§ **INFORMATION SHOWN**
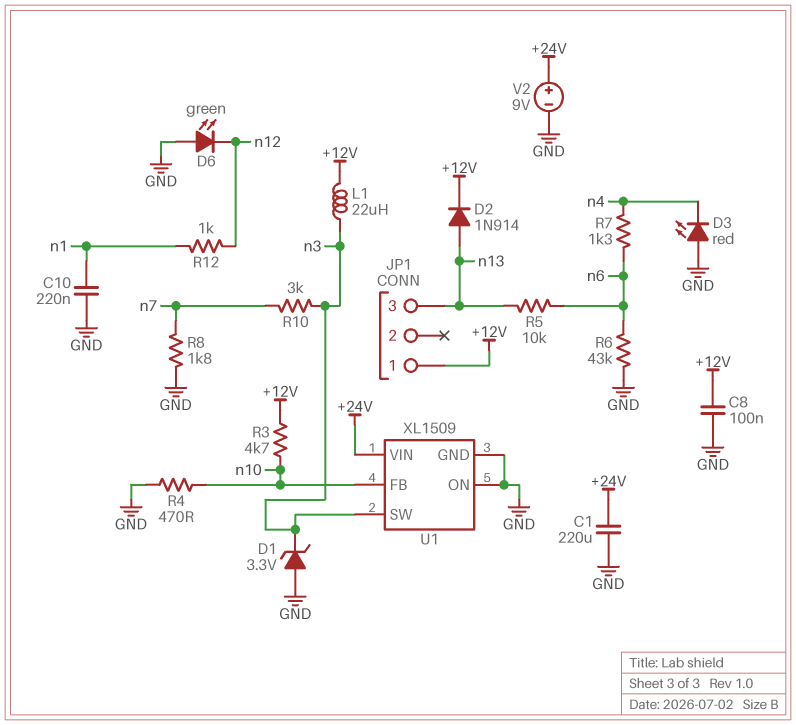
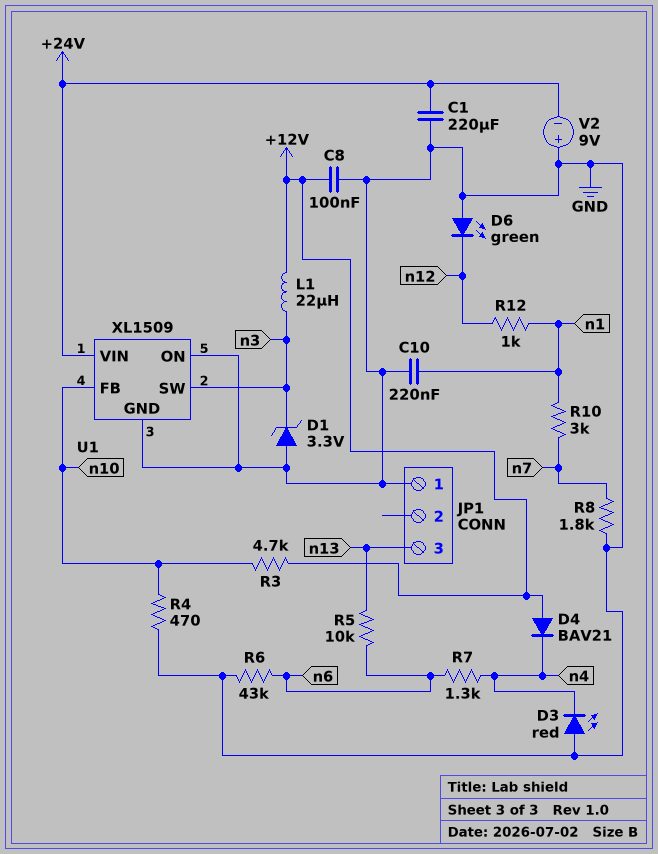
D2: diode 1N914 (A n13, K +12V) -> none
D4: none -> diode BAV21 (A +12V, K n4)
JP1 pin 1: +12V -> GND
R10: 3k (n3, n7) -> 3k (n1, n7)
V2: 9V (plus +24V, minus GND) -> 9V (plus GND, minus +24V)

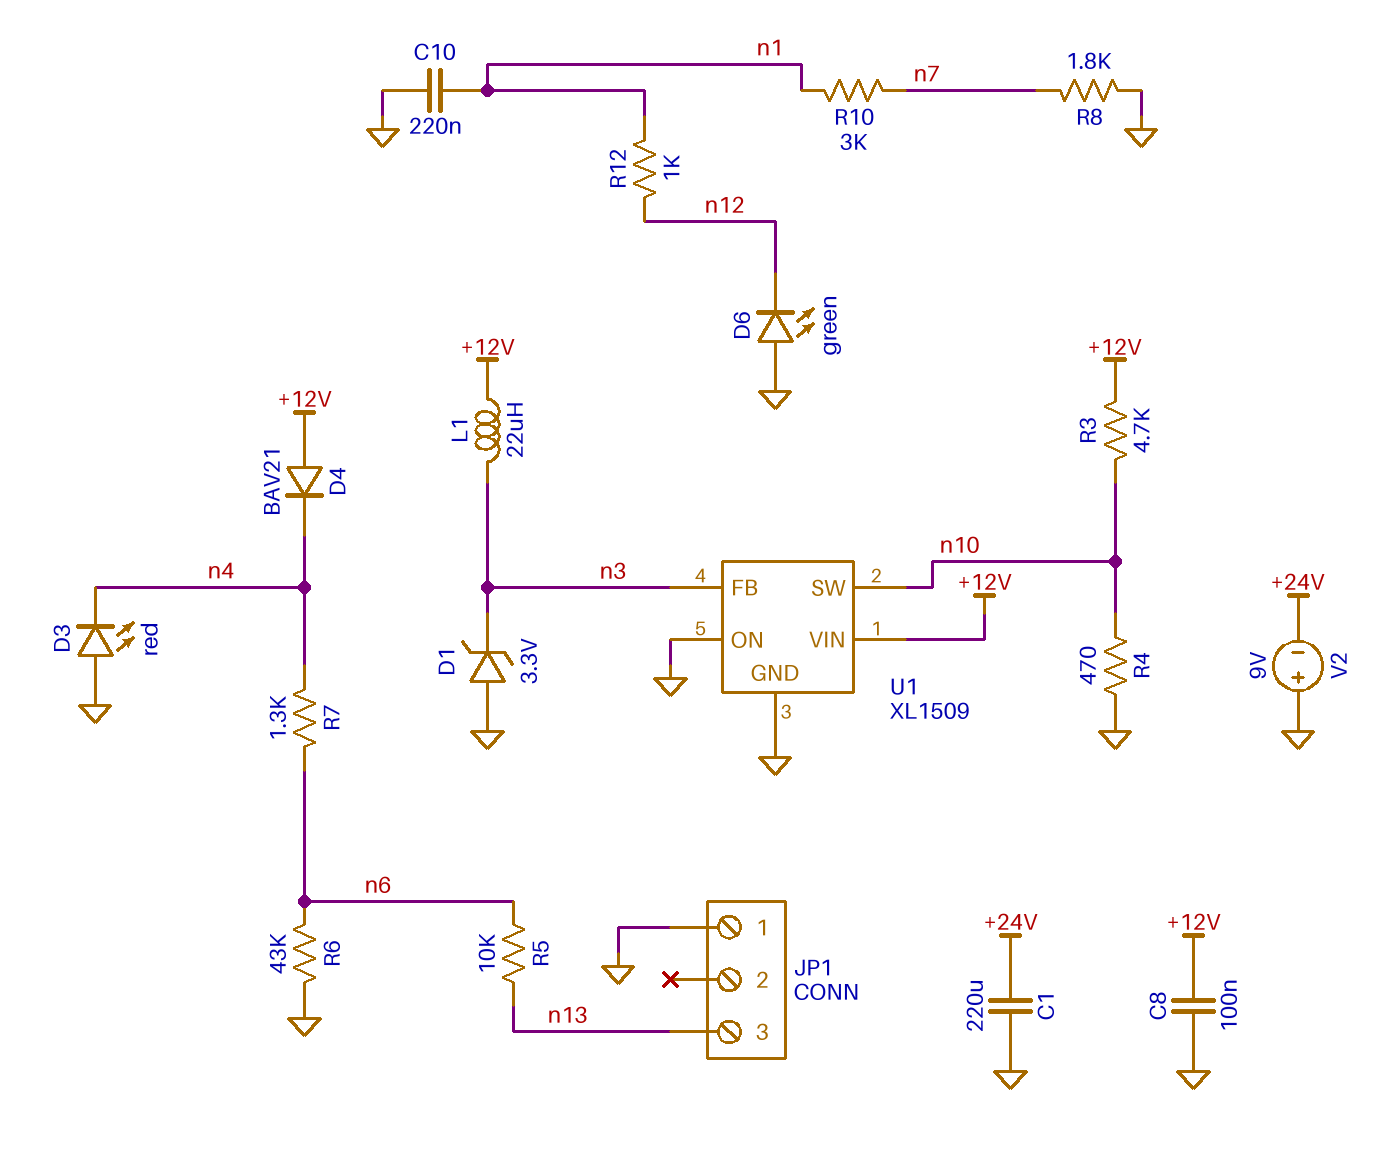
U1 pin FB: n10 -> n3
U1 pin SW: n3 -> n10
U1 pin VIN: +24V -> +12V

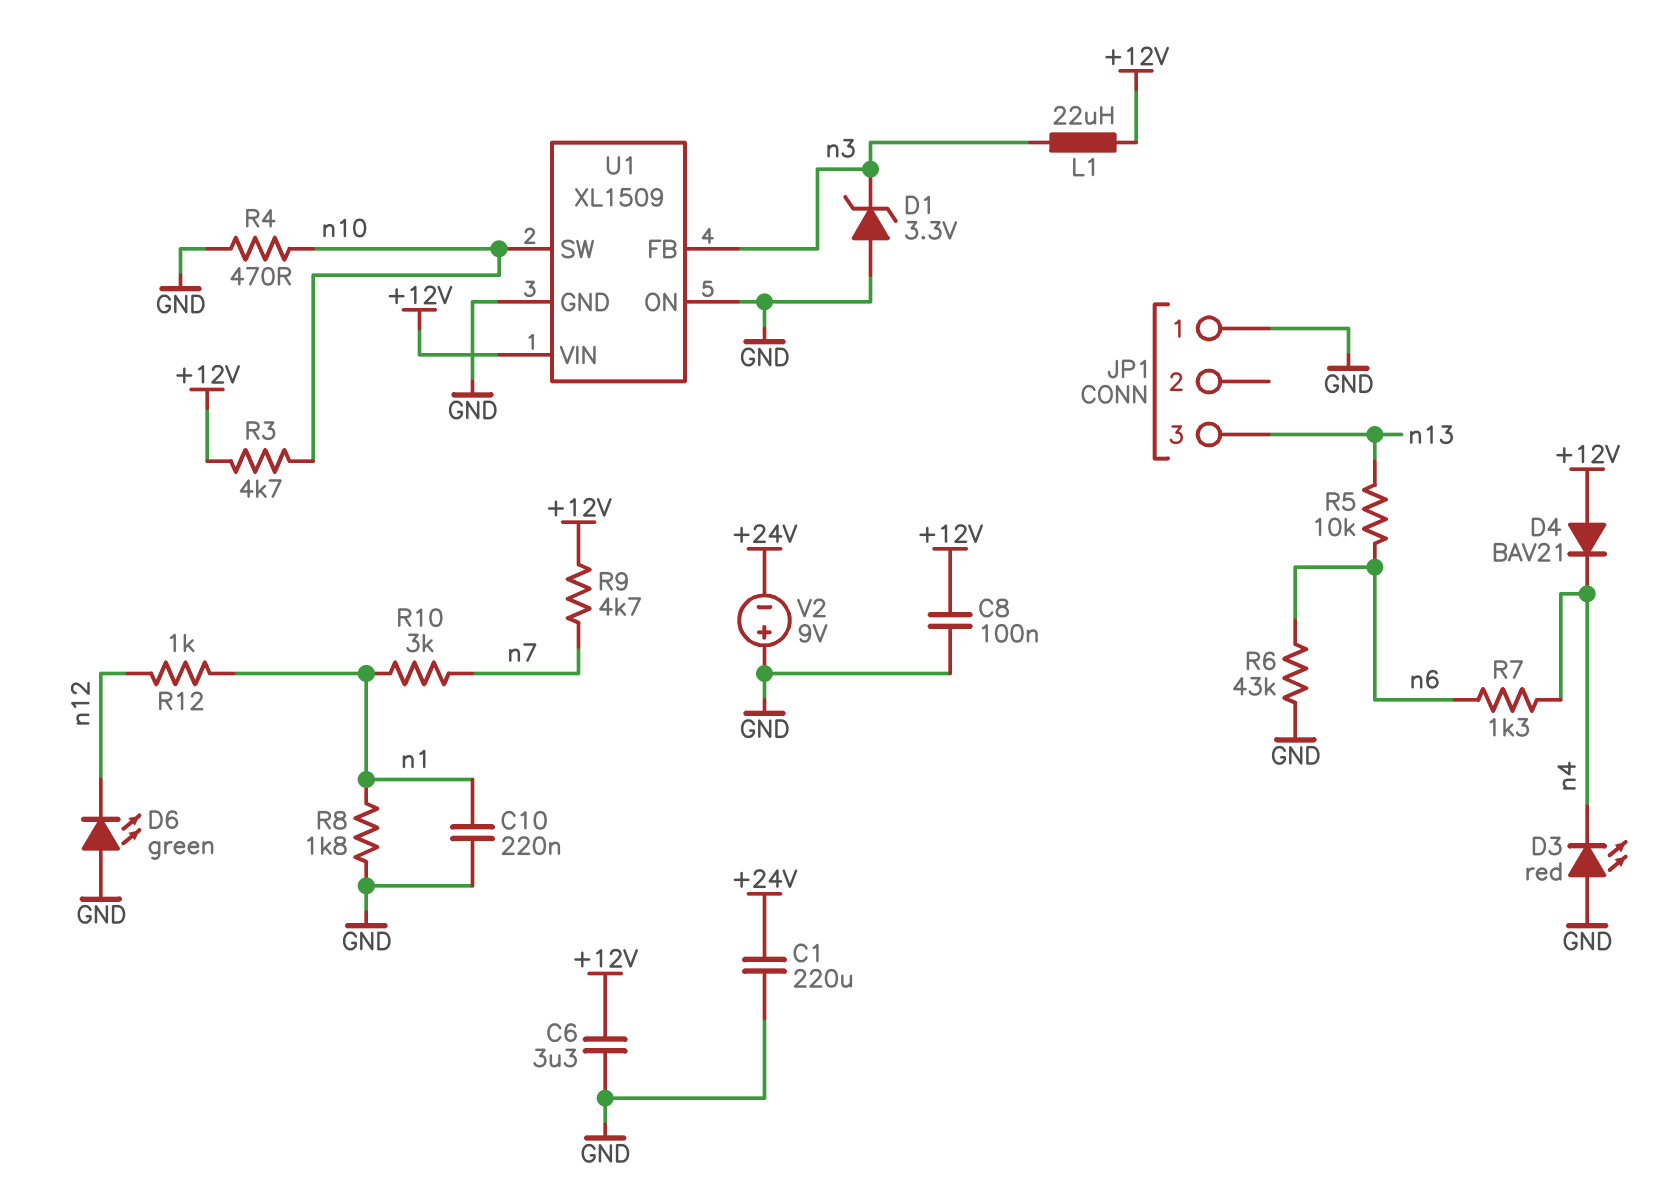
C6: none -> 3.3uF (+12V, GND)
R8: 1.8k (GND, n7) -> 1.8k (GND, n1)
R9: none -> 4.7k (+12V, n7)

§ **THE PROBLEM**
Word for word, retype the lines from the one that contains "U1 pin SW: n3 -> n10" through the final line of the data, both ends included, excluding pictures.

§ **RESPONSE**
U1 pin SW: n3 -> n10
U1 pin VIN: +24V -> +12V

C6: none -> 3.3uF (+12V, GND)
R8: 1.8k (GND, n7) -> 1.8k (GND, n1)
R9: none -> 4.7k (+12V, n7)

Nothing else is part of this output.